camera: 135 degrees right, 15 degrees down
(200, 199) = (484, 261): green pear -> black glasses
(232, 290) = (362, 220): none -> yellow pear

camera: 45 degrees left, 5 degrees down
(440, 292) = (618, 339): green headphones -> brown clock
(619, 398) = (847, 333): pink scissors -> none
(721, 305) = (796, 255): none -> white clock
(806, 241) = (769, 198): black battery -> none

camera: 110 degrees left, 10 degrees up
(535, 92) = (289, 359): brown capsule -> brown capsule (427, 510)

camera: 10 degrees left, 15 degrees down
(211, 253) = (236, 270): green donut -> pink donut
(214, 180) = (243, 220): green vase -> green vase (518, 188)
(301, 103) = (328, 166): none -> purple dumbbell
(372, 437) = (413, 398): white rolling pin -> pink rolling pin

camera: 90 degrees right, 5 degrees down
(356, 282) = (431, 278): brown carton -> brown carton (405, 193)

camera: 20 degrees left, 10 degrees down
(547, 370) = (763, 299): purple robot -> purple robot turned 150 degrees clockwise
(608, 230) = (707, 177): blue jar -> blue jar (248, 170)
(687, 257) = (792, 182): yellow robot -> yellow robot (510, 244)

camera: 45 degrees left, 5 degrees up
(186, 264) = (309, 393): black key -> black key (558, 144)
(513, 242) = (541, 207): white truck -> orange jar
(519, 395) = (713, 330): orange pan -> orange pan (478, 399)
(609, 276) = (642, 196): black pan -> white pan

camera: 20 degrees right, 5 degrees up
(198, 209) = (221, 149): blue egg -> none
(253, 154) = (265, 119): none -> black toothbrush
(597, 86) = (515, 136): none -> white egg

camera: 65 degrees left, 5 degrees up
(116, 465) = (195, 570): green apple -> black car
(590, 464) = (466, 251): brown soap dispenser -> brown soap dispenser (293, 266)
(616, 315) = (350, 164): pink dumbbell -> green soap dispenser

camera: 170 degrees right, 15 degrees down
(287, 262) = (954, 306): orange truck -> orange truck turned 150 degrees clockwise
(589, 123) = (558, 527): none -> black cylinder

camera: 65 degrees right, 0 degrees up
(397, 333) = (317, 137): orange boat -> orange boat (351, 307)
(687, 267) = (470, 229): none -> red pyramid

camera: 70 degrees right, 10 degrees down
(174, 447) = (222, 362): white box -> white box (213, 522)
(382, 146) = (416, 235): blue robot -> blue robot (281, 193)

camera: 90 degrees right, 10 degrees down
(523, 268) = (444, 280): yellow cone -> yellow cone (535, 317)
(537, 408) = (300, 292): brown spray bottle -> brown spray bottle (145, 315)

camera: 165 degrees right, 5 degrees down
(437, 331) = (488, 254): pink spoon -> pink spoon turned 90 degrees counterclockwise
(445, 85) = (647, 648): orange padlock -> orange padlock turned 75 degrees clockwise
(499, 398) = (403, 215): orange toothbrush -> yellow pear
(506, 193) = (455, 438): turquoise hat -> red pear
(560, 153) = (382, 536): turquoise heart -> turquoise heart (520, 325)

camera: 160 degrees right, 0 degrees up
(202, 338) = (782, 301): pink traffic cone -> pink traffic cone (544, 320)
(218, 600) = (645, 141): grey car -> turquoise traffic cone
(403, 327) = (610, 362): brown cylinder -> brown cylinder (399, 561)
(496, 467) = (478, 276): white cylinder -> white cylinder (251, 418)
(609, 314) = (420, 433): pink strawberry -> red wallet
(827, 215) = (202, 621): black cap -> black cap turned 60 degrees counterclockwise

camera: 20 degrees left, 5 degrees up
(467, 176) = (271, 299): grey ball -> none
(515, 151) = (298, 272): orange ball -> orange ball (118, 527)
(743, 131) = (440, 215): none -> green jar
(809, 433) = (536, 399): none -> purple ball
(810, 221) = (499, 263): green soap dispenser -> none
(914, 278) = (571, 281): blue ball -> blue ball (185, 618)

*Problem description*. Transcribe the listing above exactly as shown.

*The completed task*.
camera: 135 degrees right, 15 degrees down
(200, 199) = (484, 261): green pear -> black glasses
(232, 290) = (362, 220): none -> yellow pear

camera: 45 degrees left, 5 degrees down
(440, 292) = (618, 339): green headphones -> brown clock
(619, 398) = (847, 333): pink scissors -> none
(721, 305) = (796, 255): none -> white clock
(806, 241) = (769, 198): black battery -> none

camera: 110 degrees left, 10 degrees up
(535, 92) = (289, 359): brown capsule -> brown capsule (427, 510)

camera: 10 degrees left, 15 degrees down
(211, 253) = (236, 270): green donut -> pink donut
(214, 180) = (243, 220): green vase -> green vase (518, 188)
(301, 103) = (328, 166): none -> purple dumbbell
(372, 437) = (413, 398): white rolling pin -> pink rolling pin

camera: 90 degrees right, 5 degrees down
(356, 282) = (431, 278): brown carton -> brown carton (405, 193)

camera: 20 degrees left, 10 degrees down
(547, 370) = (763, 299): purple robot -> purple robot turned 150 degrees clockwise
(608, 230) = (707, 177): blue jar -> blue jar (248, 170)
(687, 257) = (792, 182): yellow robot -> yellow robot (510, 244)

camera: 45 degrees left, 5 degrees up
(186, 264) = (309, 393): black key -> black key (558, 144)
(513, 242) = (541, 207): white truck -> orange jar
(519, 395) = (713, 330): orange pan -> orange pan (478, 399)
(609, 276) = (642, 196): black pan -> white pan

camera: 20 degrees right, 5 degrees up
(198, 209) = (221, 149): blue egg -> none
(253, 154) = (265, 119): none -> black toothbrush
(597, 86) = (515, 136): none -> white egg

camera: 65 degrees left, 5 degrees up
(116, 465) = (195, 570): green apple -> black car
(590, 464) = (466, 251): brown soap dispenser -> brown soap dispenser (293, 266)
(616, 315) = (350, 164): pink dumbbell -> green soap dispenser

camera: 170 degrees right, 15 degrees down
(287, 262) = (954, 306): orange truck -> orange truck turned 150 degrees clockwise
(589, 123) = (558, 527): none -> black cylinder

camera: 65 degrees right, 0 degrees up
(397, 333) = (317, 137): orange boat -> orange boat (351, 307)
(687, 267) = (470, 229): none -> red pyramid

camera: 70 degrees right, 10 degrees down
(174, 447) = (222, 362): white box -> white box (213, 522)
(382, 146) = (416, 235): blue robot -> blue robot (281, 193)

camera: 90 degrees right, 10 degrees down
(523, 268) = (444, 280): yellow cone -> yellow cone (535, 317)
(537, 408) = (300, 292): brown spray bottle -> brown spray bottle (145, 315)

camera: 165 degrees right, 5 degrees down
(437, 331) = (488, 254): pink spoon -> pink spoon turned 90 degrees counterclockwise
(445, 85) = (647, 648): orange padlock -> orange padlock turned 75 degrees clockwise
(499, 398) = (403, 215): orange toothbrush -> yellow pear
(506, 193) = (455, 438): turquoise hat -> red pear
(560, 153) = (382, 536): turquoise heart -> turquoise heart (520, 325)

camera: 160 degrees right, 0 degrees up
(202, 338) = (782, 301): pink traffic cone -> pink traffic cone (544, 320)
(218, 600) = (645, 141): grey car -> turquoise traffic cone
(403, 327) = (610, 362): brown cylinder -> brown cylinder (399, 561)
(496, 467) = (478, 276): white cylinder -> white cylinder (251, 418)
(609, 314) = (420, 433): pink strawberry -> red wallet
(827, 215) = (202, 621): black cap -> black cap turned 60 degrees counterclockwise

camera: 20 degrees left, 5 degrees up
(467, 176) = (271, 299): grey ball -> none
(515, 151) = (298, 272): orange ball -> orange ball (118, 527)
(743, 131) = (440, 215): none -> green jar
(809, 433) = (536, 399): none -> purple ball
(810, 221) = (499, 263): green soap dispenser -> none
(914, 278) = (571, 281): blue ball -> blue ball (185, 618)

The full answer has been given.